**What you are asked to do**
Please repeat every record exactly, leaving out any pictures.

**Data for review**
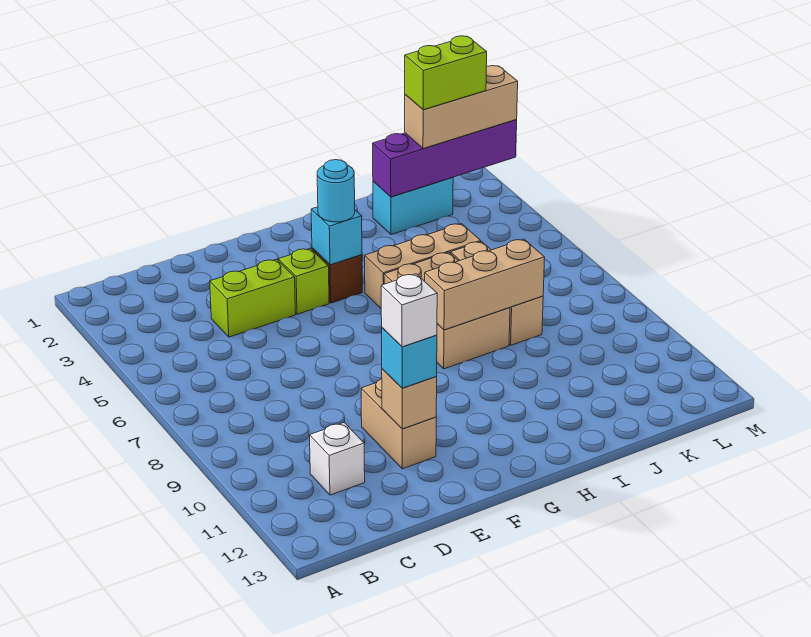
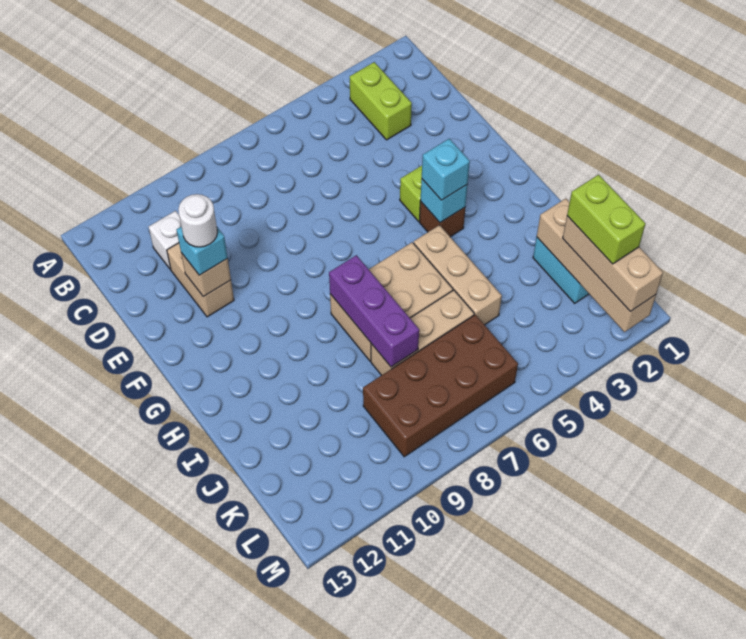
lime brick D4:E4 level 1 -> lime brick B3:C3 level 1
tan brick E10:E11 level 1 -> tan brick D11:E11 level 1
white brick E11 level 4 -> white round brick E11 level 4
cyan round brick G4 level 3 -> cyan brick G4 level 3
tan brick H8:J8 level 2 -> purple brick H8:J8 level 2
purple brick J2:M2 level 2 -> tan brick J2:M2 level 2
none -> brown brick K6:L9 level 1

**Written response**
lime brick D4:E4 level 1 -> lime brick B3:C3 level 1
tan brick E10:E11 level 1 -> tan brick D11:E11 level 1
white brick E11 level 4 -> white round brick E11 level 4
cyan round brick G4 level 3 -> cyan brick G4 level 3
tan brick H8:J8 level 2 -> purple brick H8:J8 level 2
purple brick J2:M2 level 2 -> tan brick J2:M2 level 2
none -> brown brick K6:L9 level 1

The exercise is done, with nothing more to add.